[Start of section]
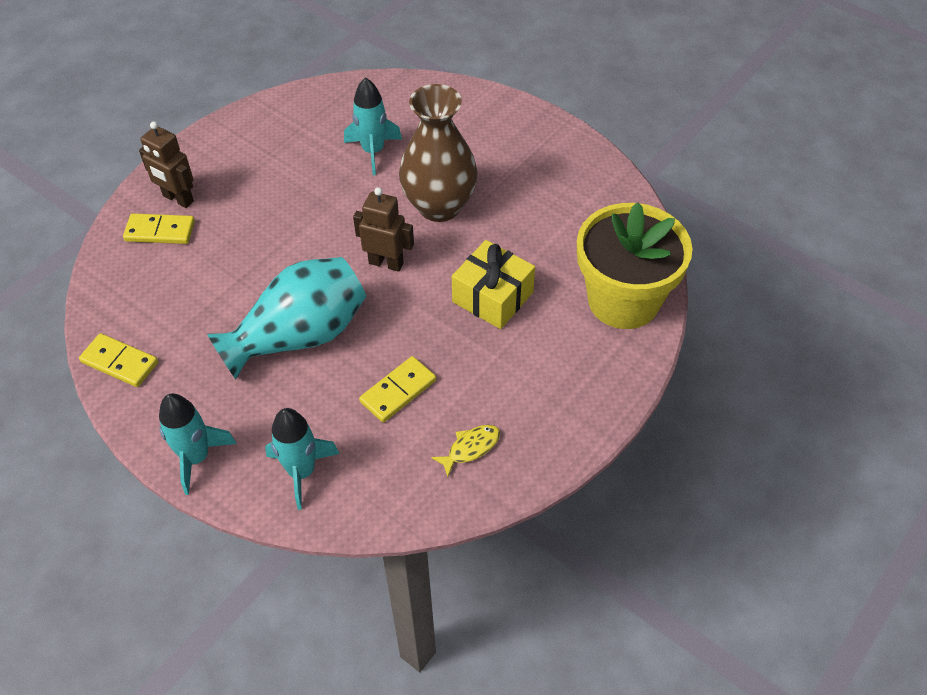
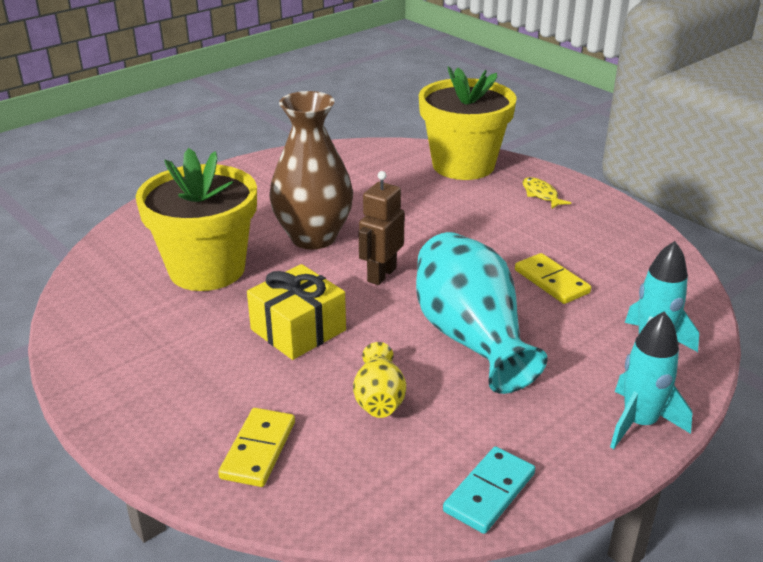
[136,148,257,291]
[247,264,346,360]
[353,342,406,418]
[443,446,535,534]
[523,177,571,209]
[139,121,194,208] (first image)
[End of section]
INSTRUCTIONS FOR THE TASK:
All lines from the one containing "[247,264,346,360]" through the final line of the listing above are to be reproduced exactly; include both and add nothing.

WRITTEN SOLUTION:
[247,264,346,360]
[353,342,406,418]
[443,446,535,534]
[523,177,571,209]
[139,121,194,208] (first image)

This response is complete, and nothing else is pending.